Extracted information »
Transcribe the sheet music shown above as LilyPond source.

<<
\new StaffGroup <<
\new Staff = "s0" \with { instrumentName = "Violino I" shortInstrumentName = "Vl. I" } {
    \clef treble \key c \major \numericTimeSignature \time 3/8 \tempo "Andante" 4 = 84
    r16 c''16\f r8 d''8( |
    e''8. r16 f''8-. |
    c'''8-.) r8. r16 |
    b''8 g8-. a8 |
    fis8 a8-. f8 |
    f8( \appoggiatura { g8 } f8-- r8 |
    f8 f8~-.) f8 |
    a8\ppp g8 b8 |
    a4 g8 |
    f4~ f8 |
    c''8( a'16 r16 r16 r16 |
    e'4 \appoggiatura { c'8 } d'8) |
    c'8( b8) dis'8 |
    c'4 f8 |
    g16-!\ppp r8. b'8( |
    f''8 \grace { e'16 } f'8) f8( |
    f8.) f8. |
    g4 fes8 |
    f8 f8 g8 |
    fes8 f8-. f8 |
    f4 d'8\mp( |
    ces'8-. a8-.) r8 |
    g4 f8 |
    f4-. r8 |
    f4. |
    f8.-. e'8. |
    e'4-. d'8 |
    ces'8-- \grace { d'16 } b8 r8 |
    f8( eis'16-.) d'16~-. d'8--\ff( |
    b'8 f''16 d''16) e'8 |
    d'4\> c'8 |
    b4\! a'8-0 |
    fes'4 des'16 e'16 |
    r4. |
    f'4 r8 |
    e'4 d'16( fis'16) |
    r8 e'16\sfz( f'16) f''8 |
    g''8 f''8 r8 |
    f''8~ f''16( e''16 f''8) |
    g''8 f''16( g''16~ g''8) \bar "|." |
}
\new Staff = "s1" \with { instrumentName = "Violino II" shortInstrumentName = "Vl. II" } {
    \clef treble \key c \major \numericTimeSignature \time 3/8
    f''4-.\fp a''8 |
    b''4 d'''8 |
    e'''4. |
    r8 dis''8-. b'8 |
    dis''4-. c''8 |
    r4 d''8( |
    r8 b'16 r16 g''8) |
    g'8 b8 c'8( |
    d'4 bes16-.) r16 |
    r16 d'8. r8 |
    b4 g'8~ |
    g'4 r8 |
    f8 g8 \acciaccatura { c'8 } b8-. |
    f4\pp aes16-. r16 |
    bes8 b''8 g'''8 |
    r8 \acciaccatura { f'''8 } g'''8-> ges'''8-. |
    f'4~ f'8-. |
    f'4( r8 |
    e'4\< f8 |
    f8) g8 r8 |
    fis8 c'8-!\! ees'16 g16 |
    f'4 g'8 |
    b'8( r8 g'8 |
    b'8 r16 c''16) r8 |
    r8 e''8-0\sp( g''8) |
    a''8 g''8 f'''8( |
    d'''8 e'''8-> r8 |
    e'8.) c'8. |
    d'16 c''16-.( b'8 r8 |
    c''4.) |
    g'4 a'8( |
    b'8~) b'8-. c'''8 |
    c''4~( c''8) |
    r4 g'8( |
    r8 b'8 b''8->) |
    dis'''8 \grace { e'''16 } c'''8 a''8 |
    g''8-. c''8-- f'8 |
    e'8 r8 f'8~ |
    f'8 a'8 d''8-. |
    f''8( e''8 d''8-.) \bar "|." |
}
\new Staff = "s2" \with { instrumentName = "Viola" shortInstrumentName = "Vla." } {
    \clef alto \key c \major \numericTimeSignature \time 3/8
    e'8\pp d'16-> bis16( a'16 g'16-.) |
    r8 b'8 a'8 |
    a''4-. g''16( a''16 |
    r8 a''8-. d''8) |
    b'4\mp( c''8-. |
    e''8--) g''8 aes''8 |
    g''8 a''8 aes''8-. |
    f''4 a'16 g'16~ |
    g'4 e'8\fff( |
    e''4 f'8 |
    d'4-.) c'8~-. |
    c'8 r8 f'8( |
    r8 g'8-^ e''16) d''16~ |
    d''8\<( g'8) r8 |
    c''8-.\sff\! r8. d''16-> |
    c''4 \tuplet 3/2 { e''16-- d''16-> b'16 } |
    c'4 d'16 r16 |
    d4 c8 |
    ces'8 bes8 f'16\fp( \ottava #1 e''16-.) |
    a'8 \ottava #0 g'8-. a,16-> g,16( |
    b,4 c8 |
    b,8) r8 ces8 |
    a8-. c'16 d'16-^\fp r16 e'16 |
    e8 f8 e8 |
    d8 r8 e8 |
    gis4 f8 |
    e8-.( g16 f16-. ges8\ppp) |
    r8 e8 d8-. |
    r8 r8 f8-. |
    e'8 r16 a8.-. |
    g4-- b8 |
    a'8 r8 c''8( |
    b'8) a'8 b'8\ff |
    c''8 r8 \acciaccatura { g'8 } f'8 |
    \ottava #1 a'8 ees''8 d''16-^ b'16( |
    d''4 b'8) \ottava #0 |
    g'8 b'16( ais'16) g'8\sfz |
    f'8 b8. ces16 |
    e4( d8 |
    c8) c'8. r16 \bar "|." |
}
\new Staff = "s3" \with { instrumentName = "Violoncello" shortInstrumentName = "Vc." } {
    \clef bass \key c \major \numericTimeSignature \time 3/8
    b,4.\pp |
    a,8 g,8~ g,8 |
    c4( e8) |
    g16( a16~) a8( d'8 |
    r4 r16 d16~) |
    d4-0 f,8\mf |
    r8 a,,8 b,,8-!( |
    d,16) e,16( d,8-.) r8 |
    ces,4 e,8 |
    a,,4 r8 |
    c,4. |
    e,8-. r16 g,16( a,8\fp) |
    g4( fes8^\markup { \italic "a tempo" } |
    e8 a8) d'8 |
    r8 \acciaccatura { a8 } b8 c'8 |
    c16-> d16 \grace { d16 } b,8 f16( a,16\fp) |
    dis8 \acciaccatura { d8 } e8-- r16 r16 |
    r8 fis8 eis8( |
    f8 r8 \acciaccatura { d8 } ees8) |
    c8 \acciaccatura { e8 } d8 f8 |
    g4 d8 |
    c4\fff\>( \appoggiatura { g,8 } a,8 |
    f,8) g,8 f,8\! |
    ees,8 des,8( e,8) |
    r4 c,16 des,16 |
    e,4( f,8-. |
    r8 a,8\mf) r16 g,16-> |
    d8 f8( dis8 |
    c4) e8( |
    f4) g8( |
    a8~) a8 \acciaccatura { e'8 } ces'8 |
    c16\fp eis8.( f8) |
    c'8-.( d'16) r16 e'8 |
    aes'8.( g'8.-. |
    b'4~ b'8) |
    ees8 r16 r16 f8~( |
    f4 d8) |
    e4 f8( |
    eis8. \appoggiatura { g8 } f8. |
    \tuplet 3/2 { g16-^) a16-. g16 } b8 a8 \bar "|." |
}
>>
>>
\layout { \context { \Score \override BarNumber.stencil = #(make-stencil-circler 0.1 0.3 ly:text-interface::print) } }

What the exercise asks » Pick out every line in the records above that contains the string "with". Uppercase and lowercase count as different.

Result for this task »
\new Staff = "s0" \with { instrumentName = "Violino I" shortInstrumentName = "Vl. I" } {
\new Staff = "s1" \with { instrumentName = "Violino II" shortInstrumentName = "Vl. II" } {
\new Staff = "s2" \with { instrumentName = "Viola" shortInstrumentName = "Vla." } {
\new Staff = "s3" \with { instrumentName = "Violoncello" shortInstrumentName = "Vc." } {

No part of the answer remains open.